> REQUIREMENT
Copy exactly the lines of the records below, and only those lines, beginning with the line that contains "Q4: NPN (B N024, C" and ending with the line that contains "U2 pin out: VIN".
(RECORDS FOR PROCESSING)
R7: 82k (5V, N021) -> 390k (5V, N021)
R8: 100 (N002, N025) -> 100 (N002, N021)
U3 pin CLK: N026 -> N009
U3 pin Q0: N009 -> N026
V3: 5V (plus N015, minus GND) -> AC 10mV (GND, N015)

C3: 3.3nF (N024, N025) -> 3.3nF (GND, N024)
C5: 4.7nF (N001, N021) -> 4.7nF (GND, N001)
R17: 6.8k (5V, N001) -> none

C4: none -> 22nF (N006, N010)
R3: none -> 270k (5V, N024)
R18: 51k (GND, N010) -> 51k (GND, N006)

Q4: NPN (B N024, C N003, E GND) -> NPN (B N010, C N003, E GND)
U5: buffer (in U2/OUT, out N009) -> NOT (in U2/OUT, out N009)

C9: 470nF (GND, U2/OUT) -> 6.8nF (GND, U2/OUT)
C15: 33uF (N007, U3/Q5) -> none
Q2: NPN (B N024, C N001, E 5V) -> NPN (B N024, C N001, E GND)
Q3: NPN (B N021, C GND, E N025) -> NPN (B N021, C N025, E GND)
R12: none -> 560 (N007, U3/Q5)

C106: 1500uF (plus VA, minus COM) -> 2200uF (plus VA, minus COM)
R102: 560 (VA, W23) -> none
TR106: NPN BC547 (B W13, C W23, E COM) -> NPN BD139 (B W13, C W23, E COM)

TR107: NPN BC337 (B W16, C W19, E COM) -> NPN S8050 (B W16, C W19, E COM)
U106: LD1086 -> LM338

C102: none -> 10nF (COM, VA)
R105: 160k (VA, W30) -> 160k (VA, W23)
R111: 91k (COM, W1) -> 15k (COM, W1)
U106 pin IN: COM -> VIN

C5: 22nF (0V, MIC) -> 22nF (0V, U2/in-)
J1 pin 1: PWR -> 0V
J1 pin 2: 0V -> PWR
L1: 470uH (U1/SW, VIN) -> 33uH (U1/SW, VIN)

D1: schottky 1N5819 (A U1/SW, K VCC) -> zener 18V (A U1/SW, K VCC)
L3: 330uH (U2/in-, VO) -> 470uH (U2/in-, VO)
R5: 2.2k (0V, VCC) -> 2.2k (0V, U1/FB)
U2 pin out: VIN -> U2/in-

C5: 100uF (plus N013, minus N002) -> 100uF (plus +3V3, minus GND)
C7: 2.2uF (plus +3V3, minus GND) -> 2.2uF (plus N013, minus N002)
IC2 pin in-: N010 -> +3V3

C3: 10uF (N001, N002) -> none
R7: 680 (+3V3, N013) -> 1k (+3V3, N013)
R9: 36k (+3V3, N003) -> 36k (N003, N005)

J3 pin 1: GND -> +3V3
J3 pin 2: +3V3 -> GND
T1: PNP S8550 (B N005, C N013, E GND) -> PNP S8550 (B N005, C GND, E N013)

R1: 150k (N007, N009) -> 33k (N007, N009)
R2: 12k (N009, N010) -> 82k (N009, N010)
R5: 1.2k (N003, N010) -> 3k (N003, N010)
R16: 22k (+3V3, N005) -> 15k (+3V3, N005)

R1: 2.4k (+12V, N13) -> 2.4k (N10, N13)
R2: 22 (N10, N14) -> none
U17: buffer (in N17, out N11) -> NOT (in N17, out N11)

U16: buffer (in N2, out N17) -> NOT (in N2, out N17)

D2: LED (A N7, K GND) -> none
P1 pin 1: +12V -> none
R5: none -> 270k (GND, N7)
(End RECORDS FOR PROCESSING)
> SOLUTION TO THE EXERCISE
Q4: NPN (B N024, C N003, E GND) -> NPN (B N010, C N003, E GND)
U5: buffer (in U2/OUT, out N009) -> NOT (in U2/OUT, out N009)

C9: 470nF (GND, U2/OUT) -> 6.8nF (GND, U2/OUT)
C15: 33uF (N007, U3/Q5) -> none
Q2: NPN (B N024, C N001, E 5V) -> NPN (B N024, C N001, E GND)
Q3: NPN (B N021, C GND, E N025) -> NPN (B N021, C N025, E GND)
R12: none -> 560 (N007, U3/Q5)

C106: 1500uF (plus VA, minus COM) -> 2200uF (plus VA, minus COM)
R102: 560 (VA, W23) -> none
TR106: NPN BC547 (B W13, C W23, E COM) -> NPN BD139 (B W13, C W23, E COM)

TR107: NPN BC337 (B W16, C W19, E COM) -> NPN S8050 (B W16, C W19, E COM)
U106: LD1086 -> LM338

C102: none -> 10nF (COM, VA)
R105: 160k (VA, W30) -> 160k (VA, W23)
R111: 91k (COM, W1) -> 15k (COM, W1)
U106 pin IN: COM -> VIN

C5: 22nF (0V, MIC) -> 22nF (0V, U2/in-)
J1 pin 1: PWR -> 0V
J1 pin 2: 0V -> PWR
L1: 470uH (U1/SW, VIN) -> 33uH (U1/SW, VIN)

D1: schottky 1N5819 (A U1/SW, K VCC) -> zener 18V (A U1/SW, K VCC)
L3: 330uH (U2/in-, VO) -> 470uH (U2/in-, VO)
R5: 2.2k (0V, VCC) -> 2.2k (0V, U1/FB)
U2 pin out: VIN -> U2/in-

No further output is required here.